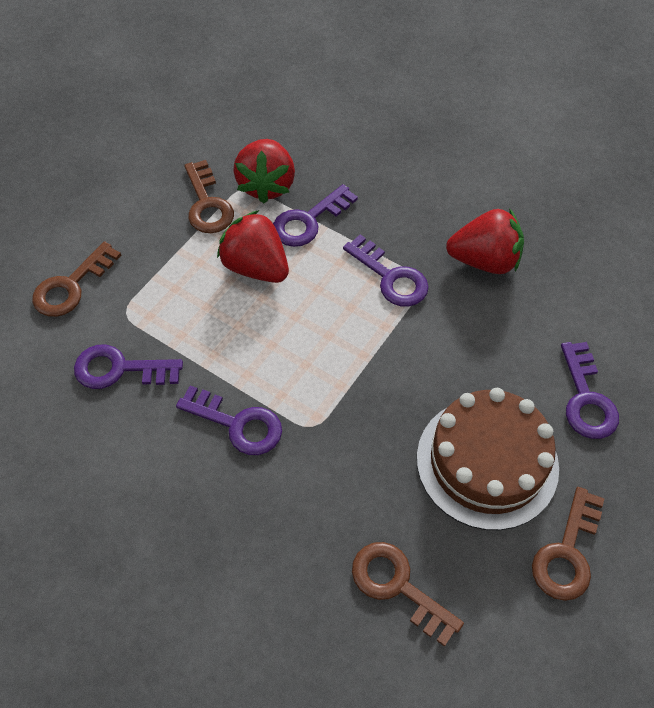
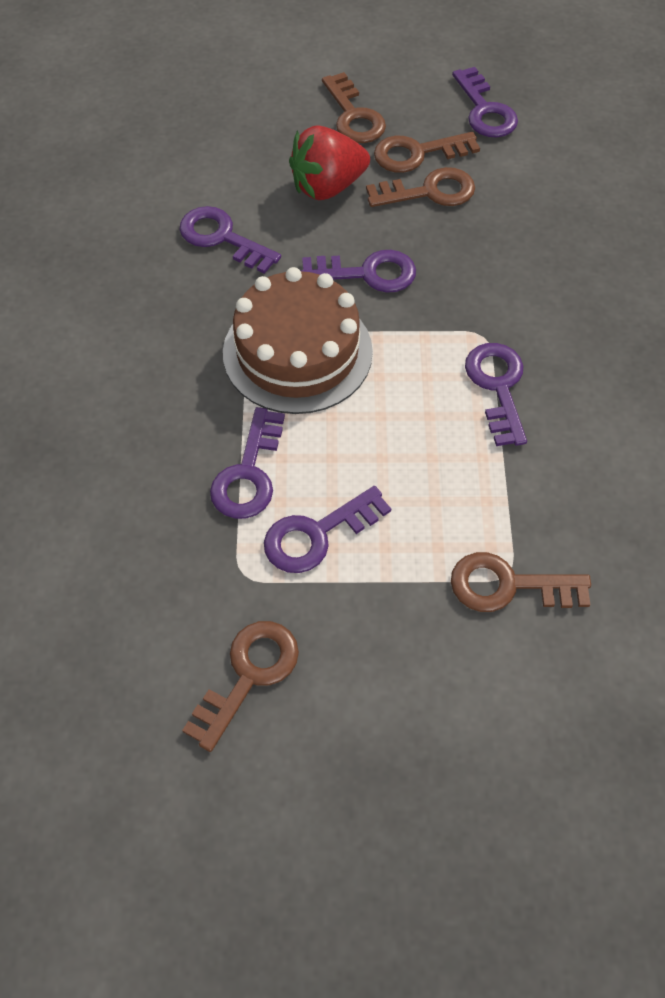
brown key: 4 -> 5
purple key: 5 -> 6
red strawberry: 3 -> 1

* * *

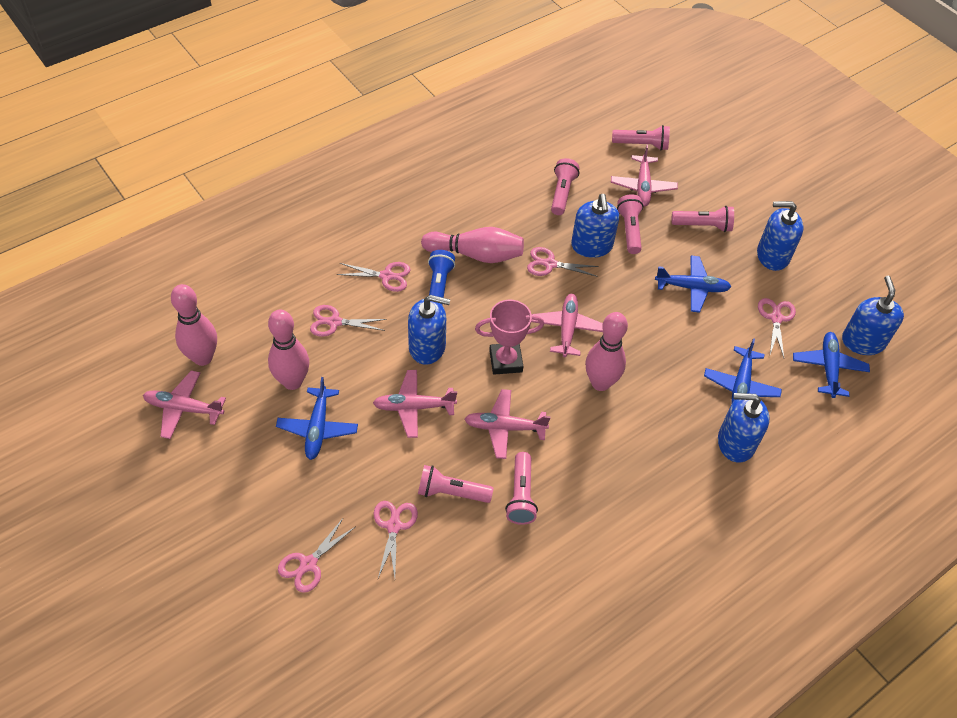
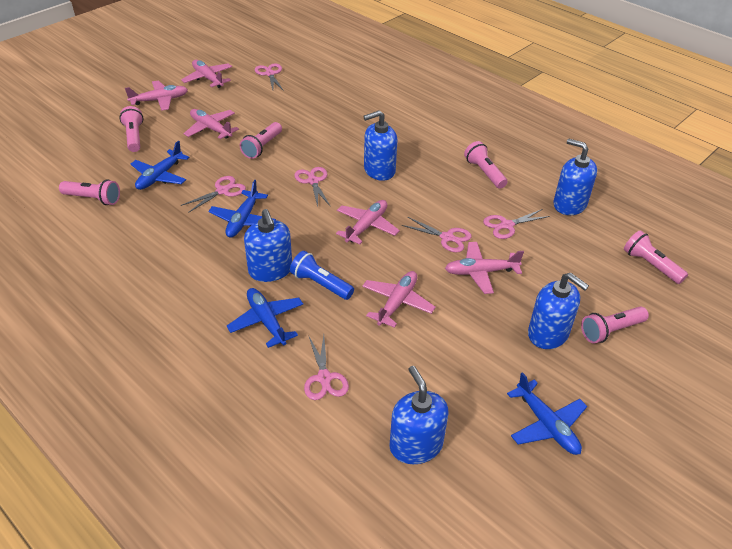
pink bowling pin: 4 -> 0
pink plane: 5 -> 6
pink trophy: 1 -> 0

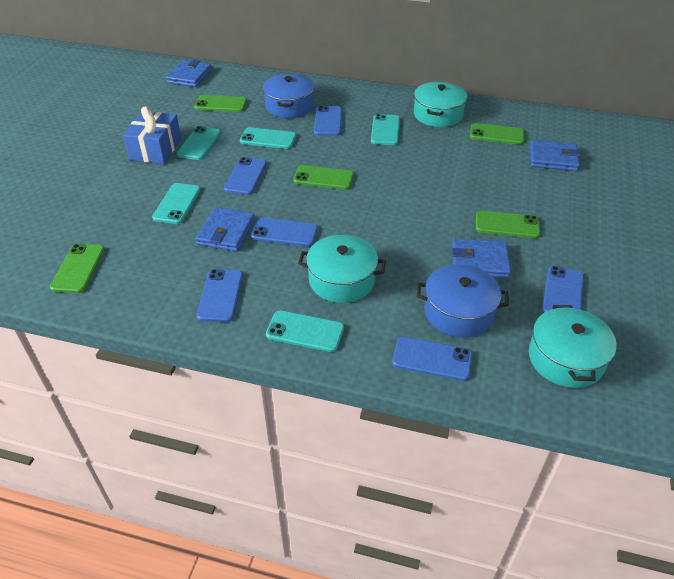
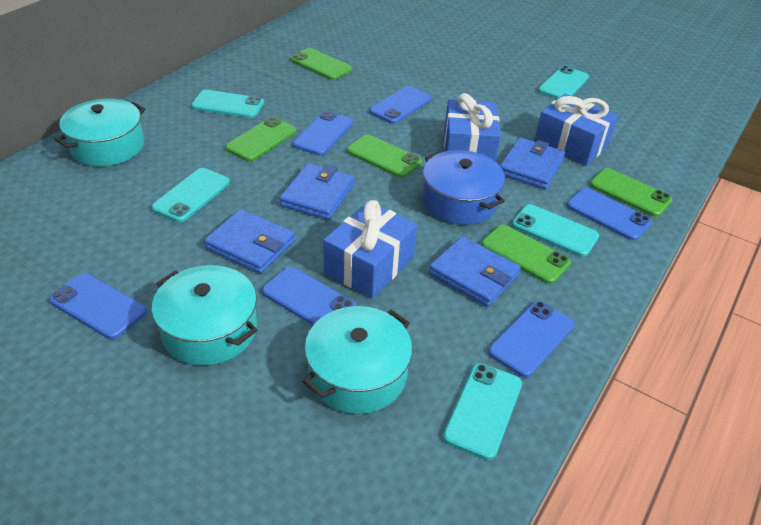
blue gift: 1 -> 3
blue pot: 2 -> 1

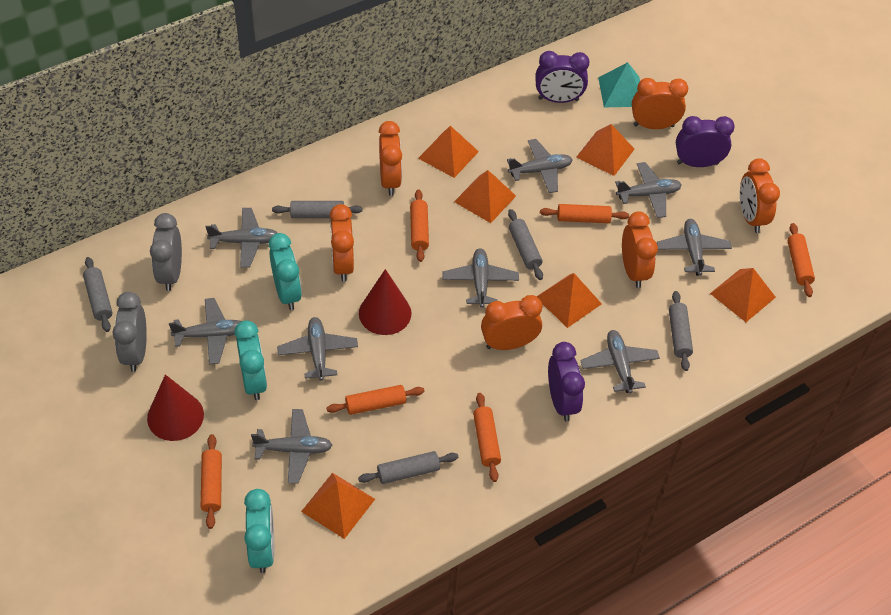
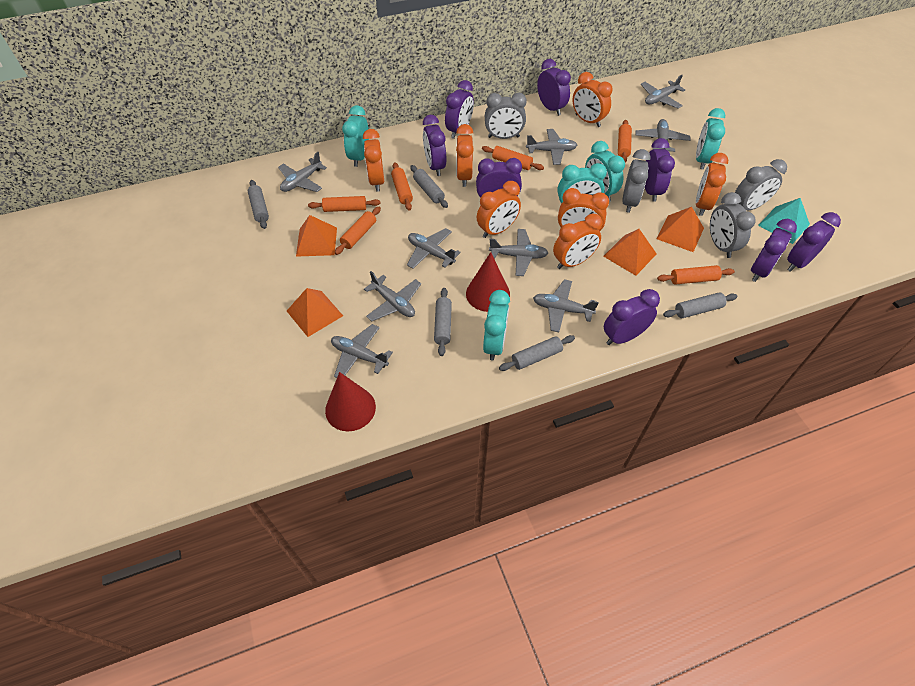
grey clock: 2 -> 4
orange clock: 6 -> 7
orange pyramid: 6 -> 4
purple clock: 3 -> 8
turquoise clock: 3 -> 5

==

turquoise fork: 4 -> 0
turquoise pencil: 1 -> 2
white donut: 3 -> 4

WHAT NEEDS TO BE DONE: Without the pictures, give again exactly the lines above starting at the line containing "pink plane: 5 -> 6" and ending at the line containing "turquoise clock: 3 -> 5".

REPLY TO THE EXERCISE:
pink plane: 5 -> 6
pink trophy: 1 -> 0

blue gift: 1 -> 3
blue pot: 2 -> 1

grey clock: 2 -> 4
orange clock: 6 -> 7
orange pyramid: 6 -> 4
purple clock: 3 -> 8
turquoise clock: 3 -> 5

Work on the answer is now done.